**Work order**:
Give the lines below again exactly, starting with the line that holds "<148,187,193,286> | x1.77 |" and going on through the line that holds "black rolling pin".

**Records for this exercise**:

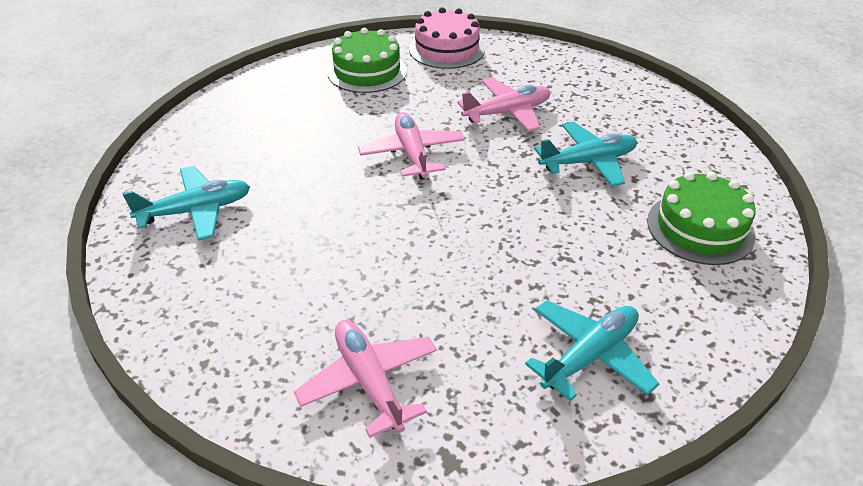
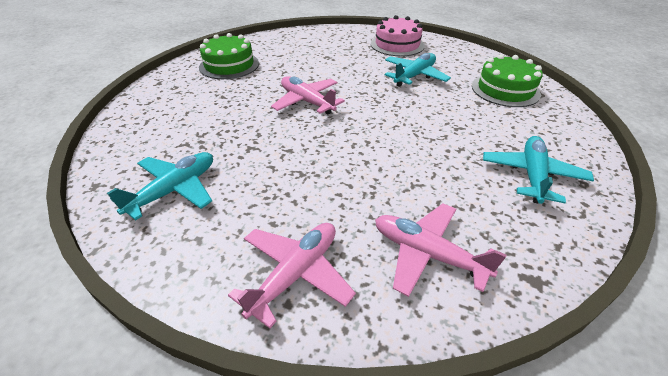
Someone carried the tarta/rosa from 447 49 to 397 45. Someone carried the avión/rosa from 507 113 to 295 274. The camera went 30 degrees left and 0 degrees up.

...

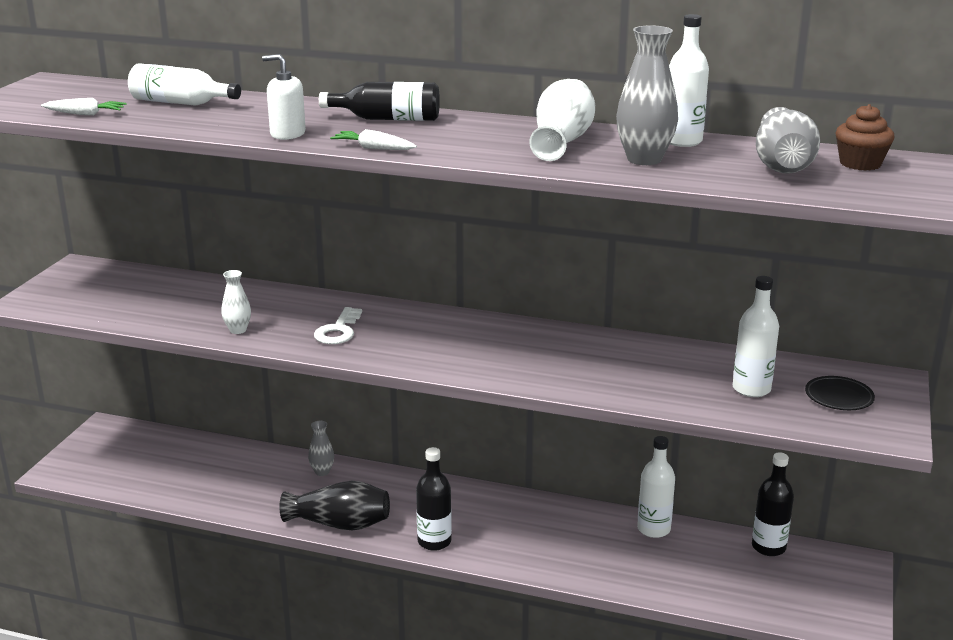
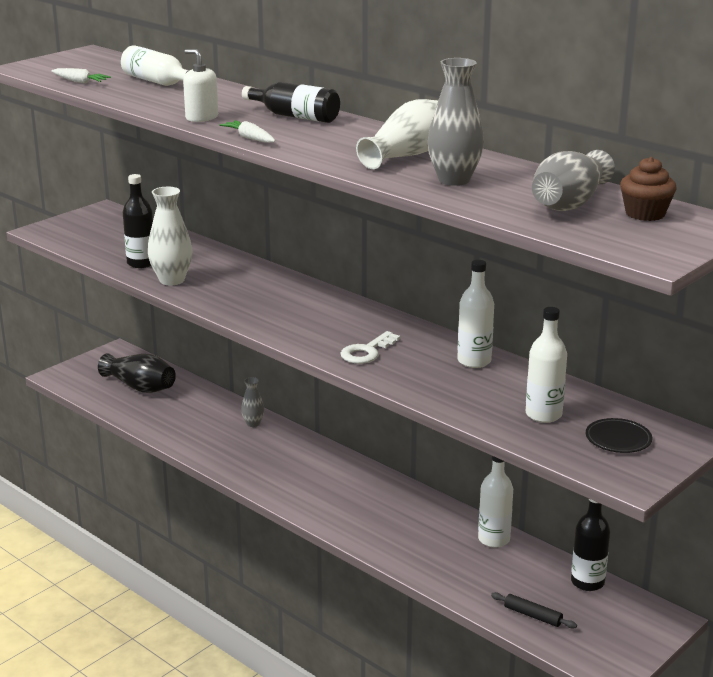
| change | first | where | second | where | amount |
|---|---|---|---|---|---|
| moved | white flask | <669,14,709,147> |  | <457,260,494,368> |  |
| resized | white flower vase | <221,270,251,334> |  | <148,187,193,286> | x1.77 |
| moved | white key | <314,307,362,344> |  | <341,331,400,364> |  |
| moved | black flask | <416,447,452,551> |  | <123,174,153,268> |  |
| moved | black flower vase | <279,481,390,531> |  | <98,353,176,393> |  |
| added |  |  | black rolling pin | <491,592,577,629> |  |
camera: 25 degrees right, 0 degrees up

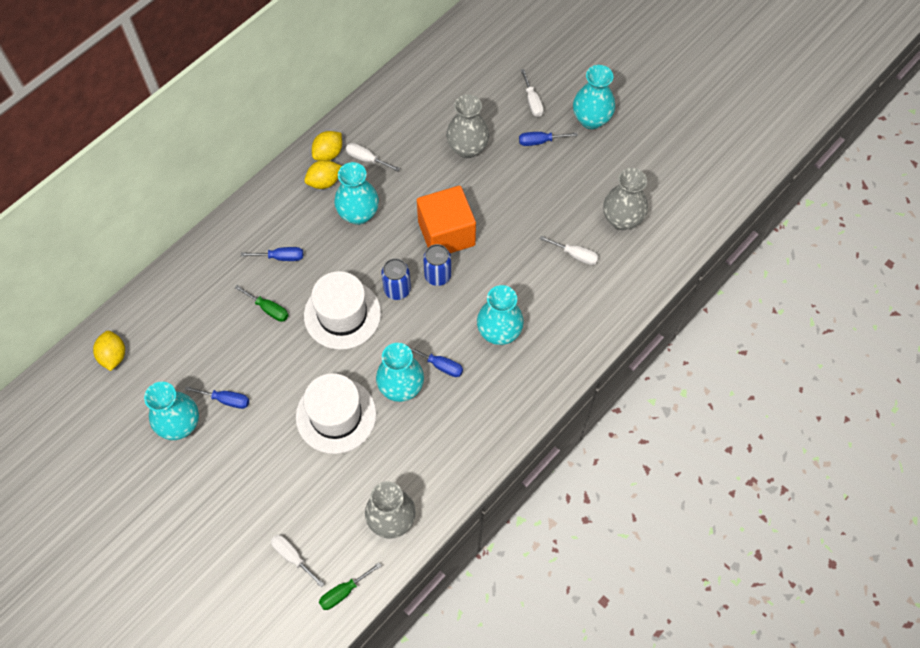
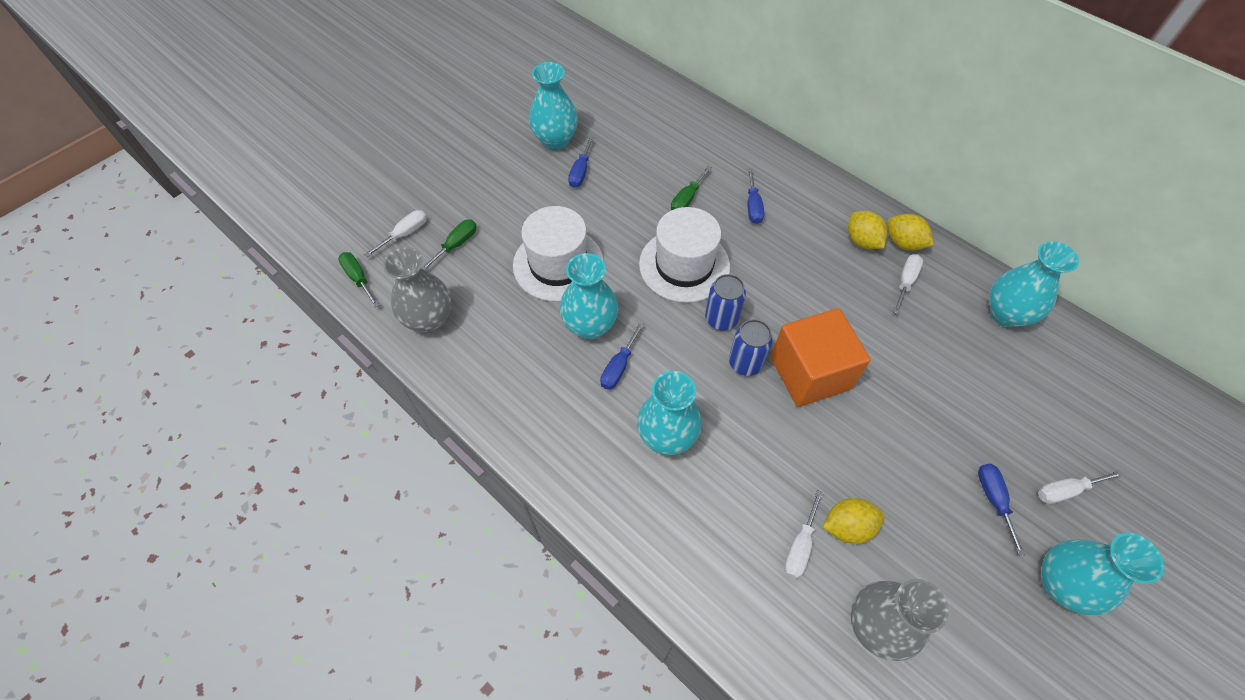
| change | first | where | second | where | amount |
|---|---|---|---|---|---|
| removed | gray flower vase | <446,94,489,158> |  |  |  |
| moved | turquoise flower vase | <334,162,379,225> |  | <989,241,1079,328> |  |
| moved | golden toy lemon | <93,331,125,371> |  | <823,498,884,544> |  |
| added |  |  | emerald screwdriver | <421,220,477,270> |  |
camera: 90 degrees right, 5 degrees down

**Answer for this exercise**:
| resized | white flower vase | <221,270,251,334> |  | <148,187,193,286> | x1.77 |
| moved | white key | <314,307,362,344> |  | <341,331,400,364> |  |
| moved | black flask | <416,447,452,551> |  | <123,174,153,268> |  |
| moved | black flower vase | <279,481,390,531> |  | <98,353,176,393> |  |
| added |  |  | black rolling pin | <491,592,577,629> |  |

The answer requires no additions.